I need an exact copy of the lines from the one containing "orange camera: 5 -> 4" through the end of the records, without any pictures.

#### Object tally data:

- - -

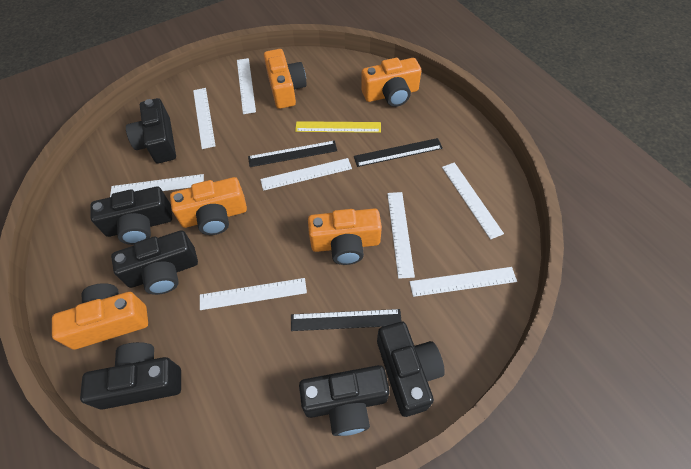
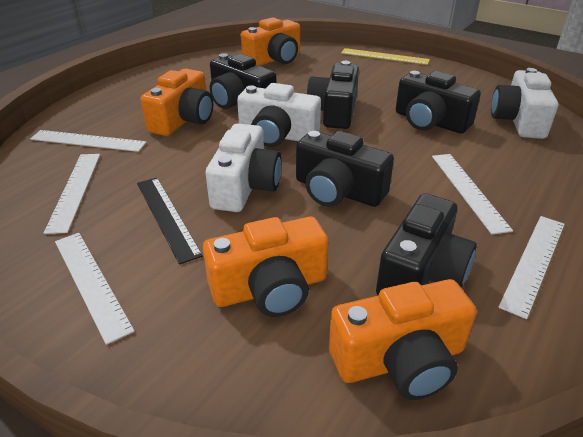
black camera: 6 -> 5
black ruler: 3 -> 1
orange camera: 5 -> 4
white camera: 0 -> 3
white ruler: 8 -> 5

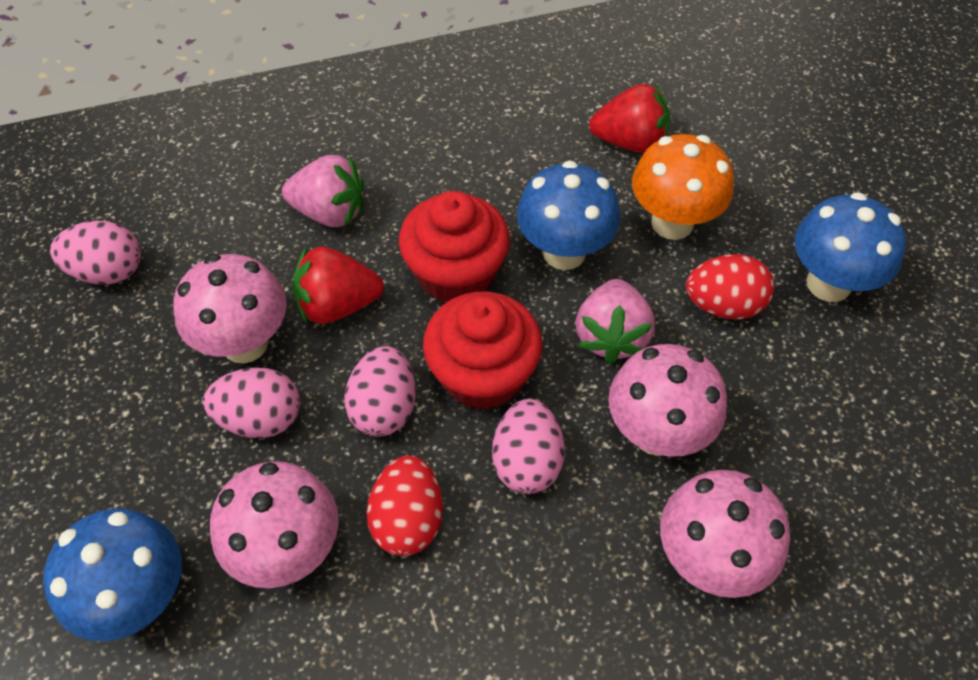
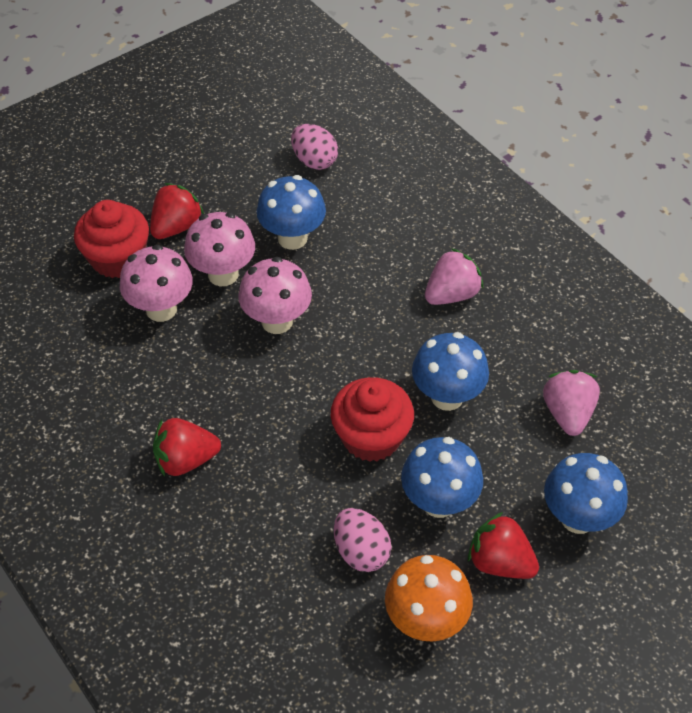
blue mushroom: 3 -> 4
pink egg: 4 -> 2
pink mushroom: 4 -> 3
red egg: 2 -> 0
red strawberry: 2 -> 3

- - -

#### Response to the task:
orange camera: 5 -> 4
white camera: 0 -> 3
white ruler: 8 -> 5

blue mushroom: 3 -> 4
pink egg: 4 -> 2
pink mushroom: 4 -> 3
red egg: 2 -> 0
red strawberry: 2 -> 3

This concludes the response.